Recorded data

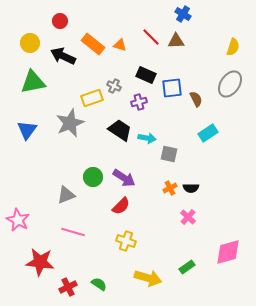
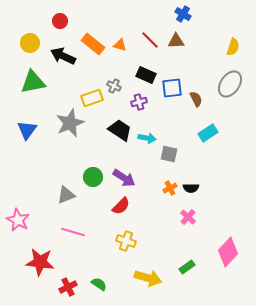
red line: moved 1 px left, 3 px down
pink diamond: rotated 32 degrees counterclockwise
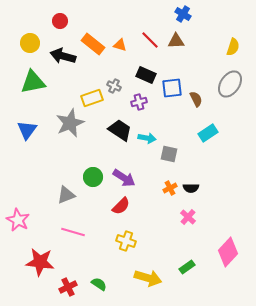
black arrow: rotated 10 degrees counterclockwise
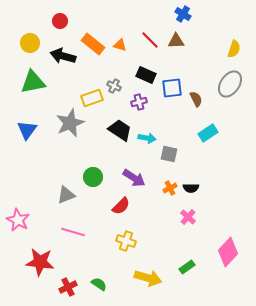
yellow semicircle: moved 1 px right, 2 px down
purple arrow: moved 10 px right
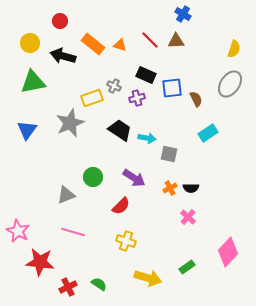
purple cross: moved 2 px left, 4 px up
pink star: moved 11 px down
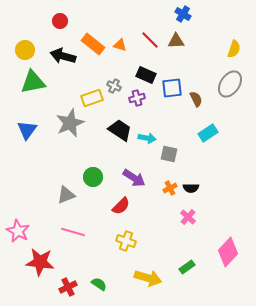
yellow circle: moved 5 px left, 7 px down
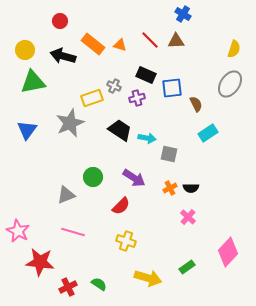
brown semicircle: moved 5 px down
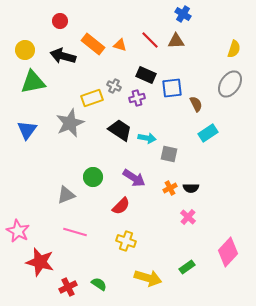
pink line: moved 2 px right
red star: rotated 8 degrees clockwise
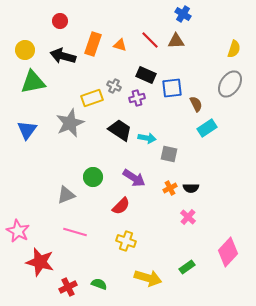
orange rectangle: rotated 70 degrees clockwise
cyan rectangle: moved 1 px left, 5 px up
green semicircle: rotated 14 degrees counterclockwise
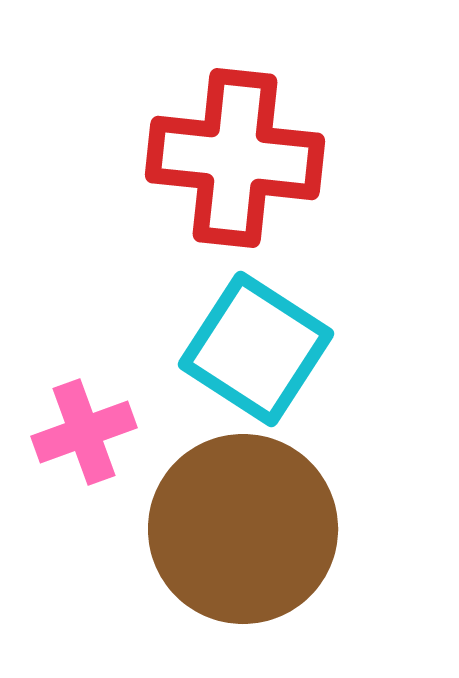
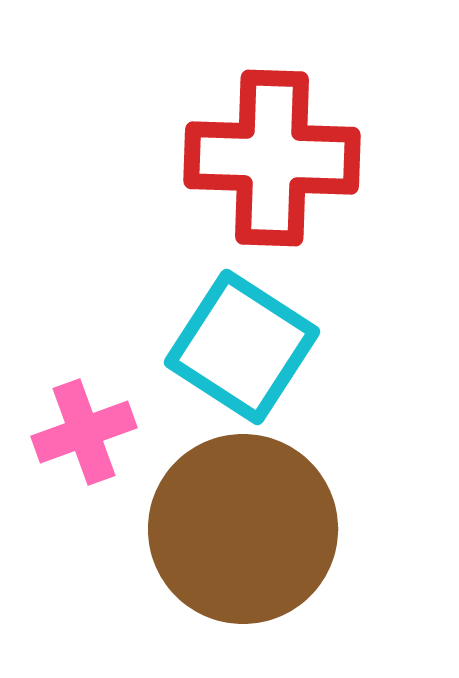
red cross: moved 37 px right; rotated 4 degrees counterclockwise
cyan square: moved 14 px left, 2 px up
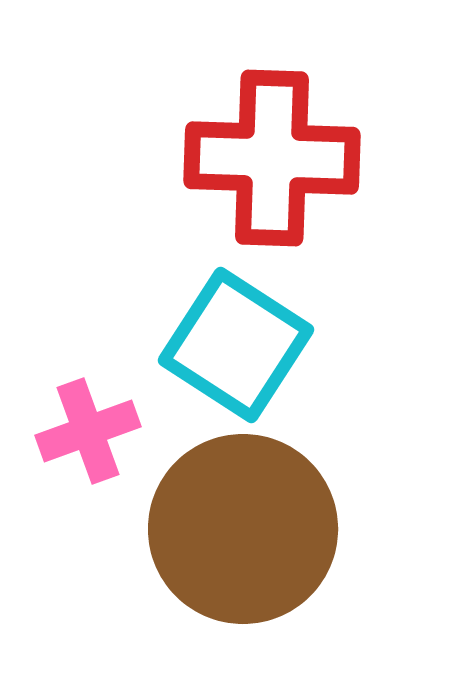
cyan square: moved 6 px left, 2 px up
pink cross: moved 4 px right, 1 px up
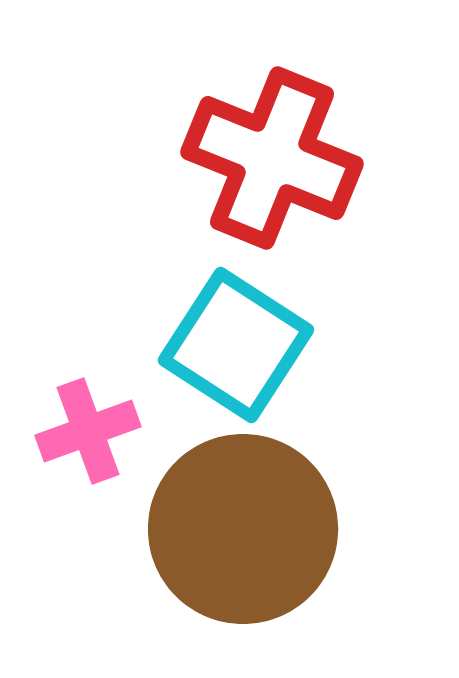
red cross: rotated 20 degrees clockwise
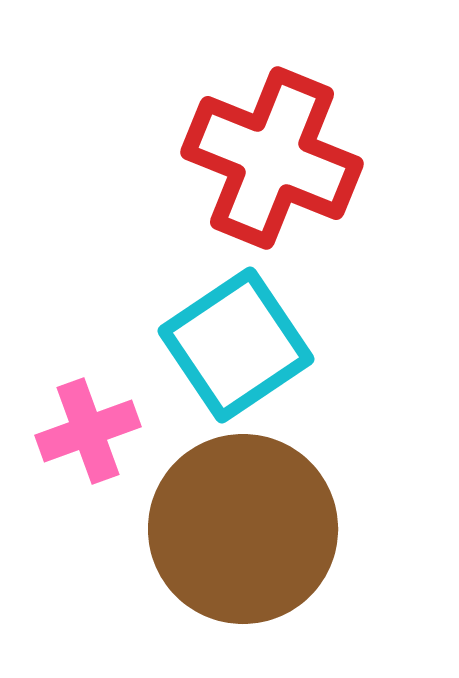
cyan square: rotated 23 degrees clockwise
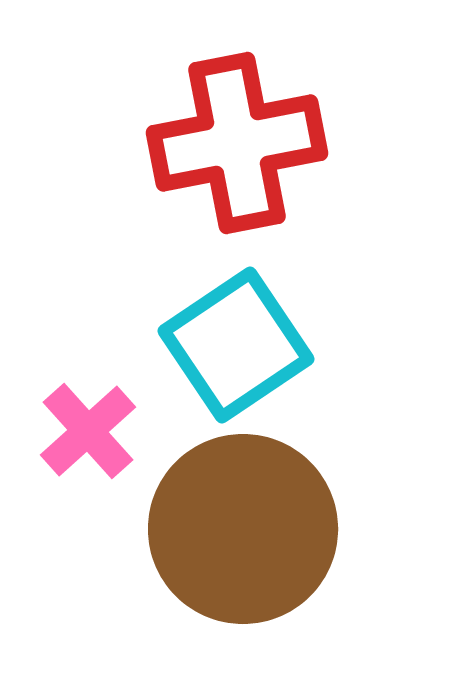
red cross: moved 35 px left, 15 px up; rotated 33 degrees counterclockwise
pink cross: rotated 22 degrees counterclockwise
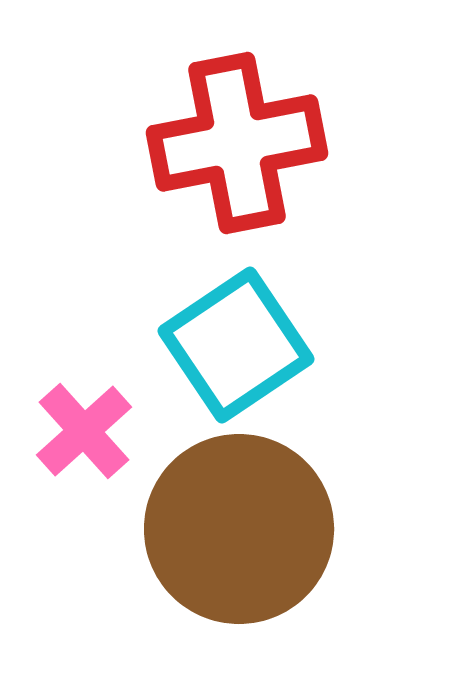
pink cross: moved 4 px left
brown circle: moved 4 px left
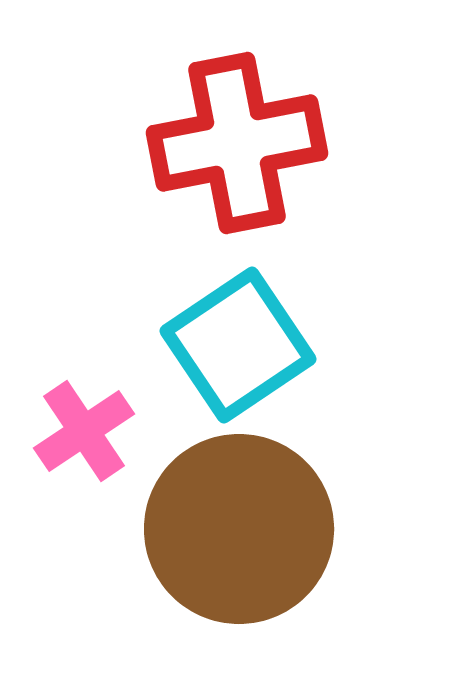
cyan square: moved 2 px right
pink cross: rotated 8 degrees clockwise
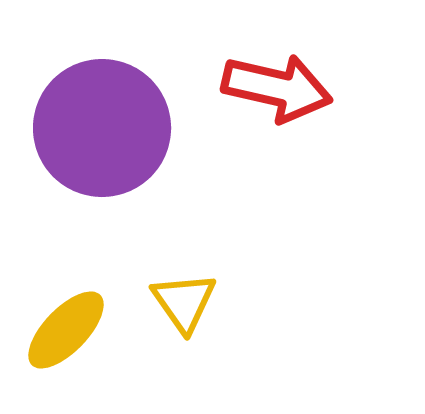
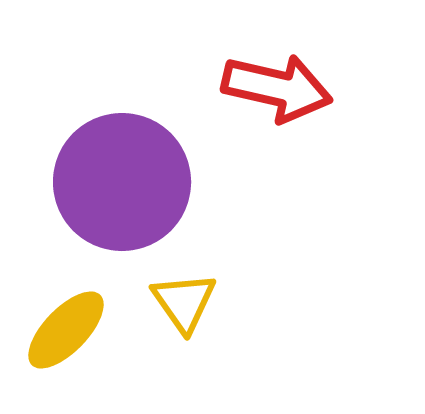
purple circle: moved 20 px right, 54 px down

WRITTEN REQUEST -
Retype every line of the items above word for word, leaving out the pictures.

IN RESPONSE -
red line: moved 1 px left, 3 px down
pink diamond: rotated 32 degrees counterclockwise
black arrow: rotated 10 degrees counterclockwise
yellow semicircle: moved 1 px right, 2 px down
purple arrow: moved 10 px right
purple cross: moved 2 px left, 4 px up
pink star: moved 11 px down
yellow circle: moved 5 px left, 7 px down
brown semicircle: moved 5 px down
pink line: moved 2 px right
red star: rotated 8 degrees clockwise
orange rectangle: rotated 70 degrees clockwise
cyan rectangle: moved 1 px left, 5 px up
green semicircle: rotated 14 degrees counterclockwise
red cross: moved 37 px right; rotated 4 degrees counterclockwise
cyan square: moved 14 px left, 2 px up
cyan square: moved 6 px left, 2 px up
pink cross: moved 4 px right, 1 px up
red cross: rotated 20 degrees clockwise
cyan square: rotated 23 degrees clockwise
red cross: moved 35 px left, 15 px up; rotated 33 degrees counterclockwise
pink cross: rotated 22 degrees counterclockwise
pink cross: moved 4 px left
brown circle: moved 4 px left
cyan square: moved 2 px right
pink cross: rotated 8 degrees clockwise
purple circle: moved 20 px right, 54 px down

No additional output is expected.